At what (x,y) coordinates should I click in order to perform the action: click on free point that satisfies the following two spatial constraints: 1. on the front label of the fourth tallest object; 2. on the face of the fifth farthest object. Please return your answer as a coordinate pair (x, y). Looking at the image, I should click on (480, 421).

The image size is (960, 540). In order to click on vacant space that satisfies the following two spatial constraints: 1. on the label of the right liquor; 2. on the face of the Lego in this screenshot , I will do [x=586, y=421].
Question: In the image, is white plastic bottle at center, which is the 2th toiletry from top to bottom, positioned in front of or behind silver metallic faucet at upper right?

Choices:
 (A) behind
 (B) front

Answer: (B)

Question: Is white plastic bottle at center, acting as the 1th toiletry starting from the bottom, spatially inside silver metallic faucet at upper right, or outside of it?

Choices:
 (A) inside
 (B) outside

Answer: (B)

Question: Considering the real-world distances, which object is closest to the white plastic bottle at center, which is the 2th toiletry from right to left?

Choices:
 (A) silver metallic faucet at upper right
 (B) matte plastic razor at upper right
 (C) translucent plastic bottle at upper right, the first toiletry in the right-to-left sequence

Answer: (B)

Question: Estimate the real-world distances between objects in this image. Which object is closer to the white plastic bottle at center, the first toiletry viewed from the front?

====

Your objective: Reproduce the records above verbatim, keeping every line in its original order.

Response to the task:
At what (x,y) coordinates should I click in order to perform the action: click on free point that satisfies the following two spatial constraints: 1. on the front label of the fourth tallest object; 2. on the face of the fifth farthest object. Please return your answer as a coordinate pair (x, y). Looking at the image, I should click on (480, 421).

The image size is (960, 540). In order to click on vacant space that satisfies the following two spatial constraints: 1. on the label of the right liquor; 2. on the face of the Lego in this screenshot , I will do [x=586, y=421].
Question: In the image, is white plastic bottle at center, which is the 2th toiletry from top to bottom, positioned in front of or behind silver metallic faucet at upper right?

Choices:
 (A) behind
 (B) front

Answer: (B)

Question: Is white plastic bottle at center, acting as the 1th toiletry starting from the bottom, spatially inside silver metallic faucet at upper right, or outside of it?

Choices:
 (A) inside
 (B) outside

Answer: (B)

Question: Considering the real-world distances, which object is closest to the white plastic bottle at center, which is the 2th toiletry from right to left?

Choices:
 (A) silver metallic faucet at upper right
 (B) matte plastic razor at upper right
 (C) translucent plastic bottle at upper right, the first toiletry in the right-to-left sequence

Answer: (B)

Question: Estimate the real-world distances between objects in this image. Which object is closer to the white plastic bottle at center, the first toiletry viewed from the front?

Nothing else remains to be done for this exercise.